• [Task requirements]
Where does the word "carton" occur in the entries below? Copy every line that has it.

Scene edit records
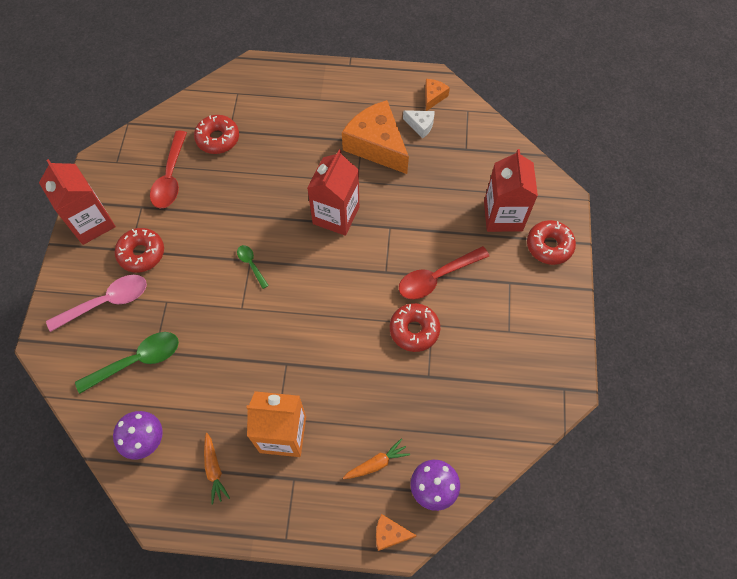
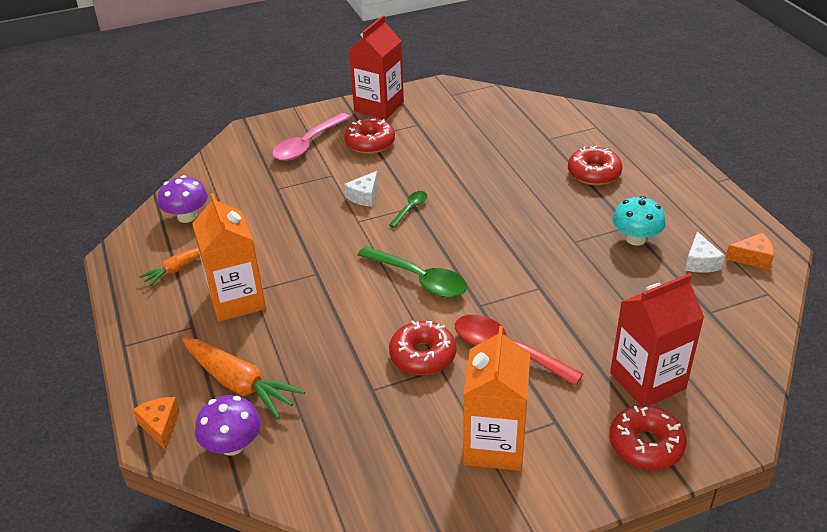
camera: 65 degrees right, 25 degrees down
pink spoon [46,275,147,332] -> pink spoon turned 90 degrees clockwise [272,113,351,161]
green spoon [75,332,179,394] -> green spoon moved to [357,246,467,297]
red spoon [150,130,187,208] -> none
red donut [194,115,239,154] -> red donut moved to [568,146,623,185]
red carton [307,150,359,236] -> none
orange cheese [342,100,409,174] -> turquoise mushroom [612,196,666,246]
orange carrot [343,439,410,479] -> orange carrot [182,338,305,419], size x1.74
none -> white cheese [344,171,378,207]
none -> orange carton [463,326,530,471]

• [Solved problem]
red carton [307,150,359,236] -> none
none -> orange carton [463,326,530,471]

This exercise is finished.